The expected output is an exact copy of the lines from the one containing "(366, 341) = (146, 251): blue" to the final line below, minus any pictures.

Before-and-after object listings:
+-------+

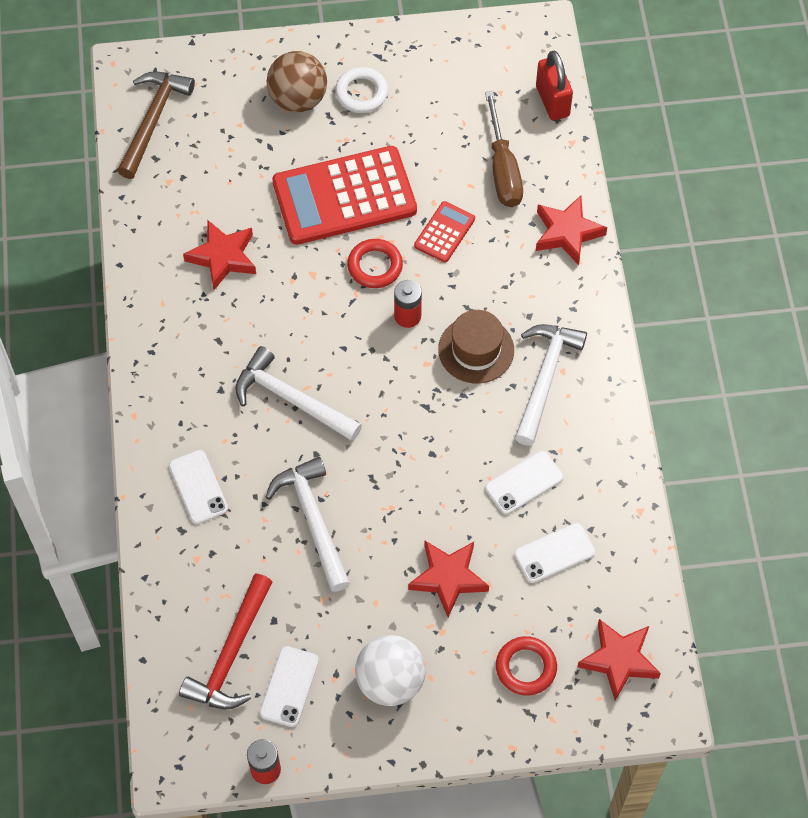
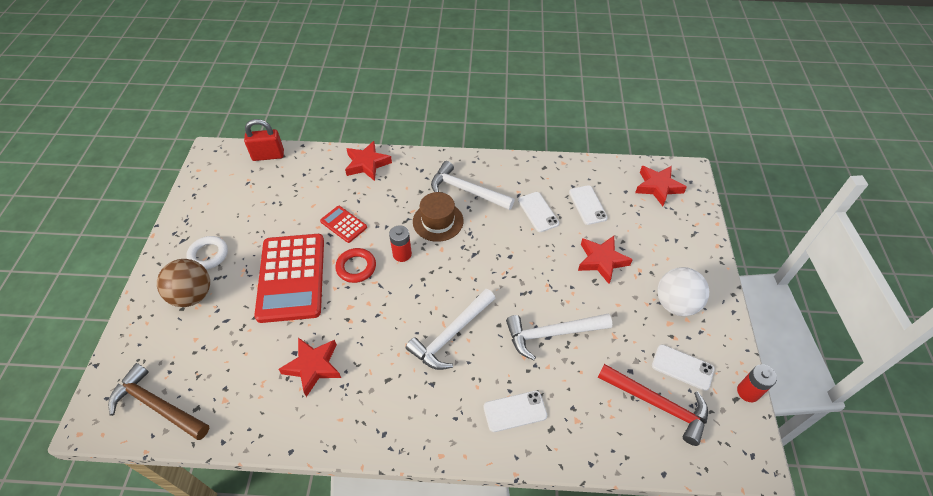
camera: 80 degrees left, 10 degrees down
(503, 168) = (307, 187): brown screwdriver -> none
(526, 667) = (664, 230): red ring -> none

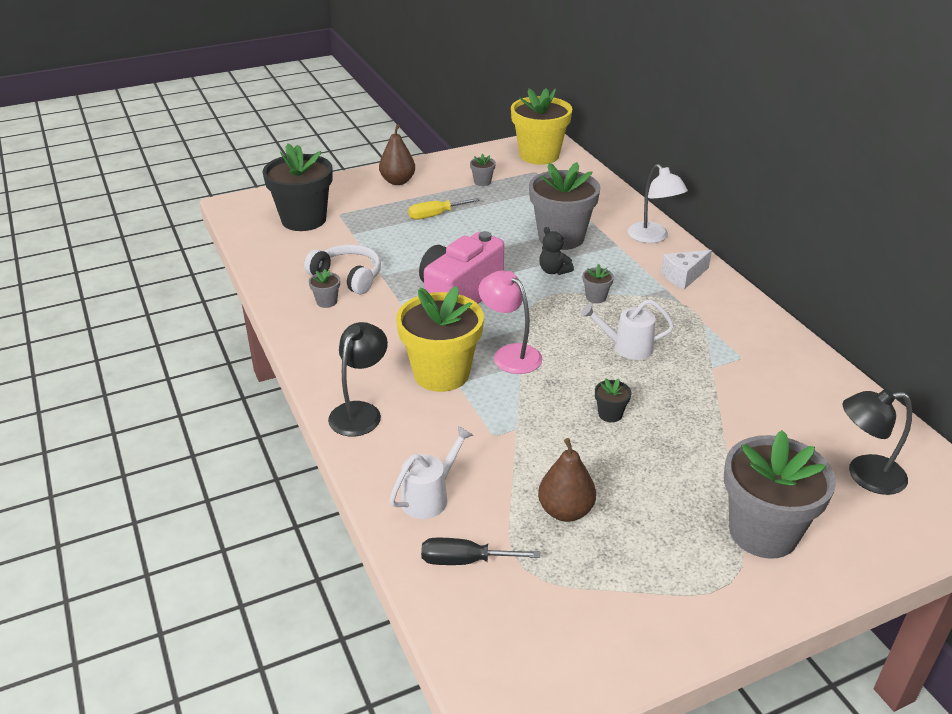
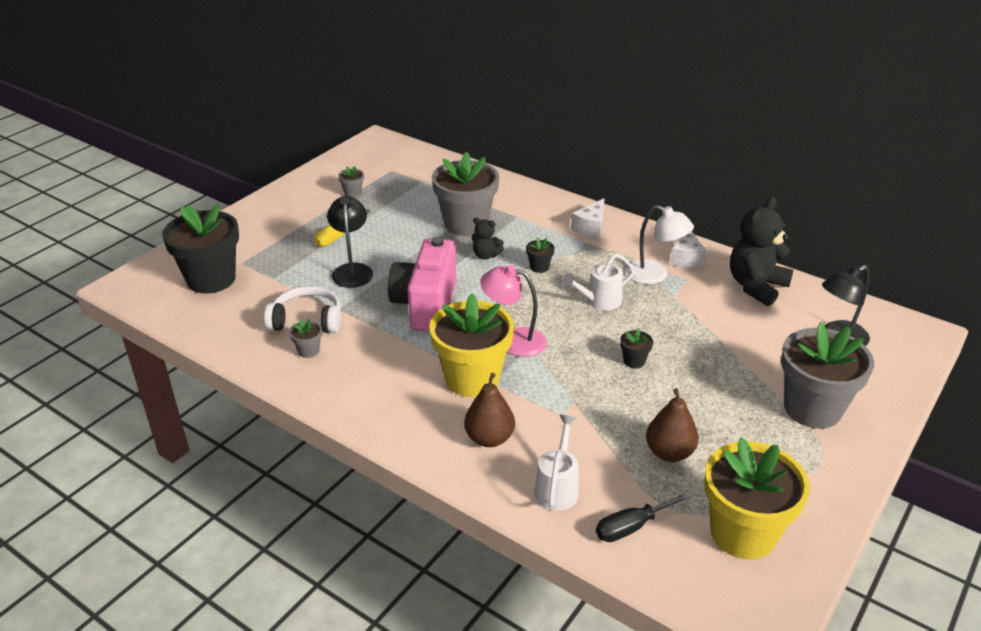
camera: 30 degrees left, 0 degrees up
(360, 412) = (433, 439): black lamp -> black lamp (352, 270)
(398, 181) = (272, 215): brown pear -> brown pear (489, 438)
(539, 155) = (382, 154): yellow flower pot -> yellow flower pot (743, 533)
(596, 297) = (539, 267): grey flower pot -> black flower pot
(653, 237) = (539, 201): white lamp -> white lamp (655, 275)
(760, 336) = (686, 258): none -> white cheese
(815, 389) = (756, 286): none -> black teddy bear

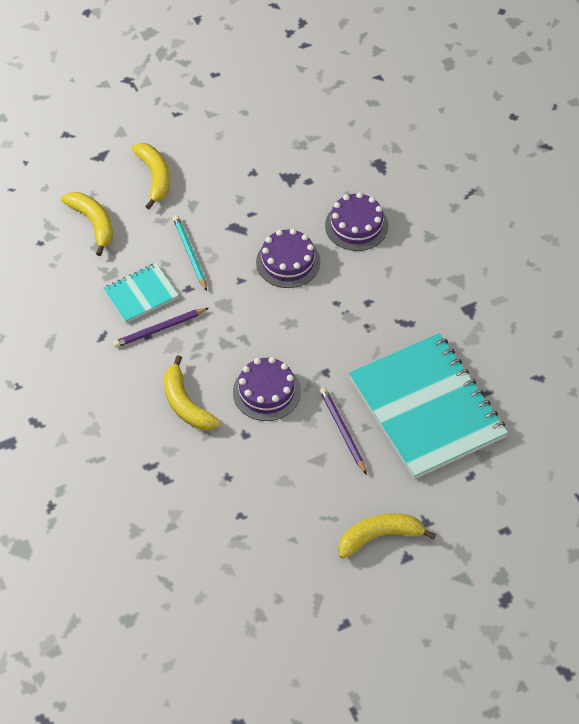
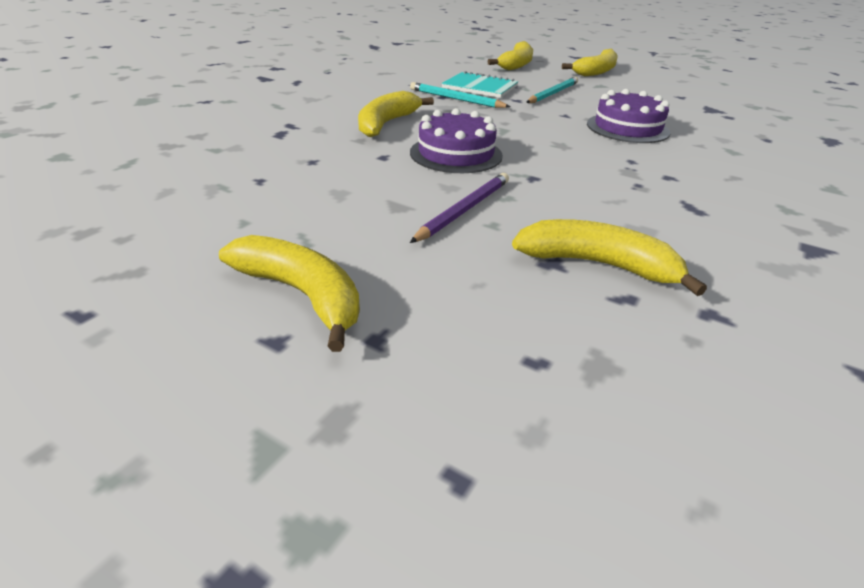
camera: 55 degrees right, 20 degrees down
(160, 329) = (456, 99): purple pencil -> turquoise pencil
(356, 225) = (741, 147): purple cake -> none
(426, 408) = (597, 264): turquoise notebook -> yellow banana

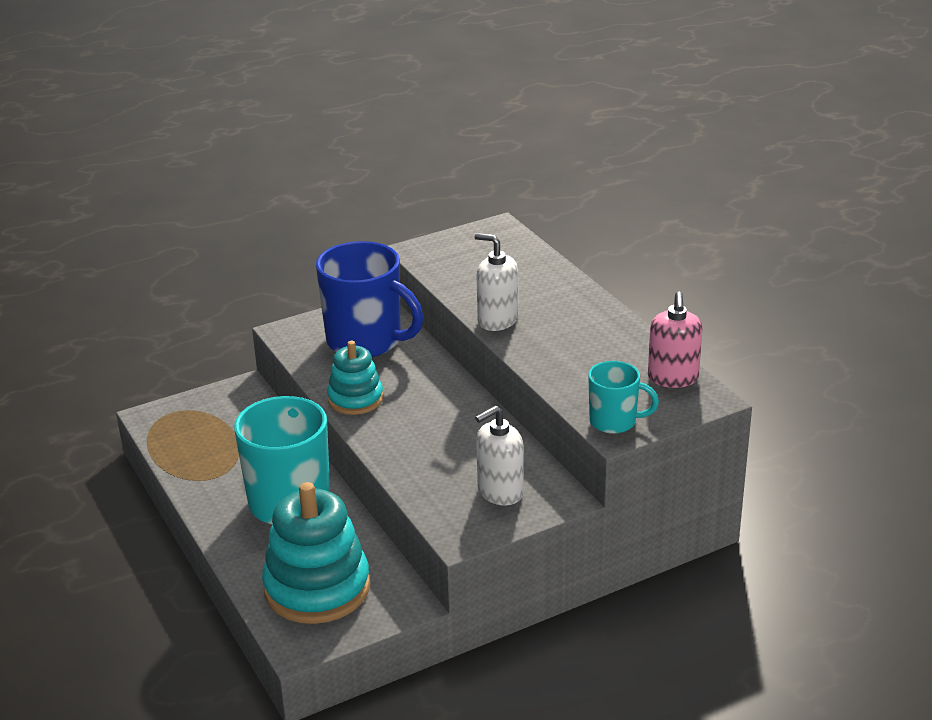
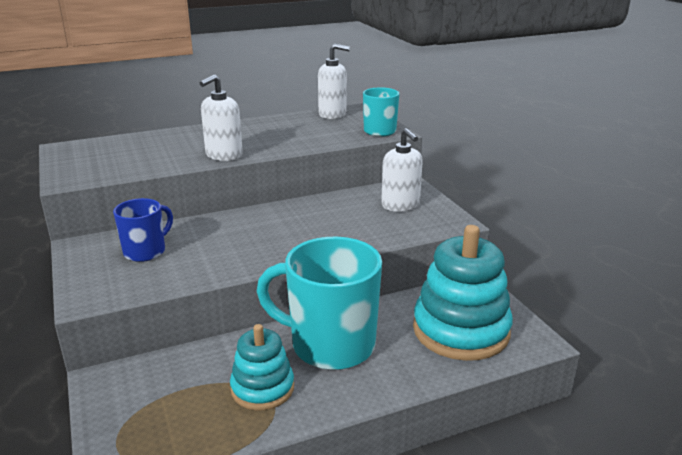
camera: 85 degrees left, 5 degrees down
(355, 399) = (246, 259): turquoise stacking toy -> turquoise stacking toy (262, 388)
(366, 341) = (146, 251): blue mug -> blue mug, size x0.53
(673, 378) = (332, 114): pink soap dispenser -> white soap dispenser

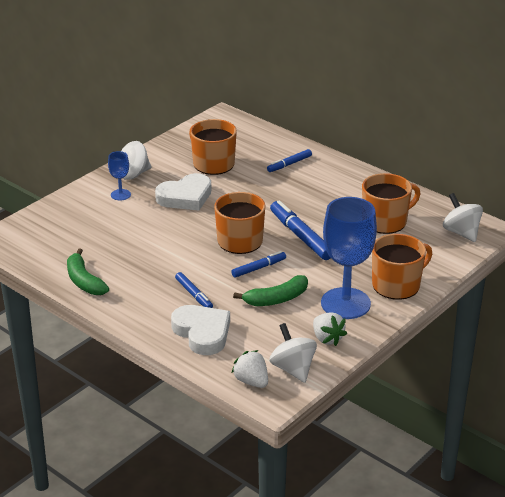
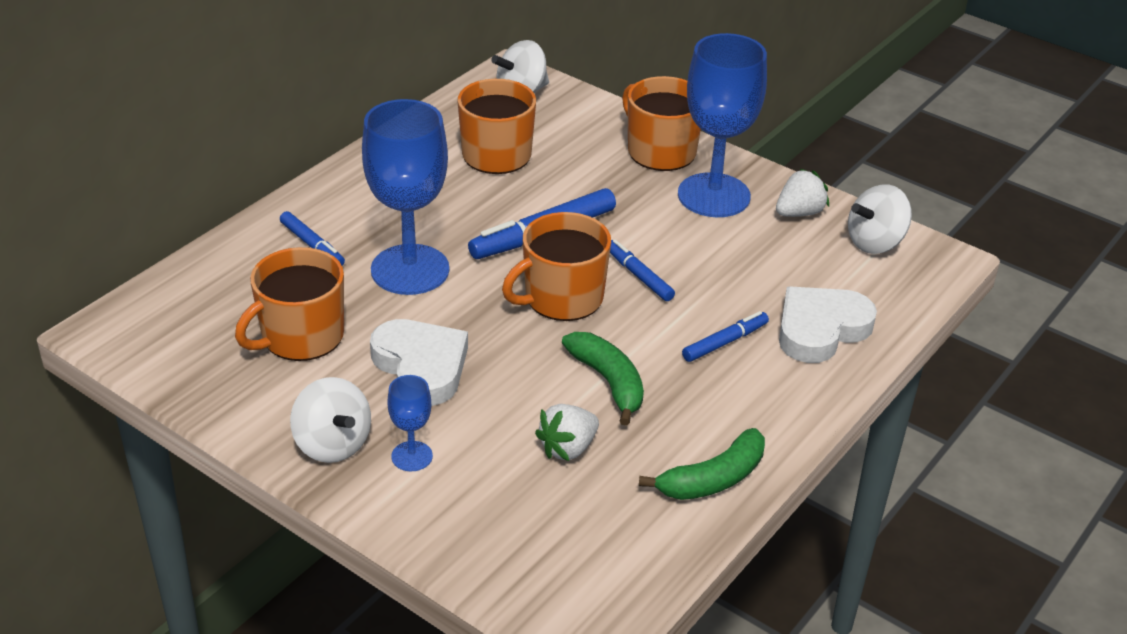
camera: 95 degrees left, 5 degrees up
(251, 381) = (915, 279): white strawberry -> white strawberry (568, 448)
(267, 193) = (410, 270): none -> blue goblet
(276, 299) = (718, 258): green banana -> green banana (609, 382)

+-------+

## EXPECTED ANSWER
(366, 341) = (146, 251): blue mug -> blue mug, size x0.53
(673, 378) = (332, 114): pink soap dispenser -> white soap dispenser

camera: 95 degrees left, 5 degrees up
(251, 381) = (915, 279): white strawberry -> white strawberry (568, 448)
(267, 193) = (410, 270): none -> blue goblet
(276, 299) = (718, 258): green banana -> green banana (609, 382)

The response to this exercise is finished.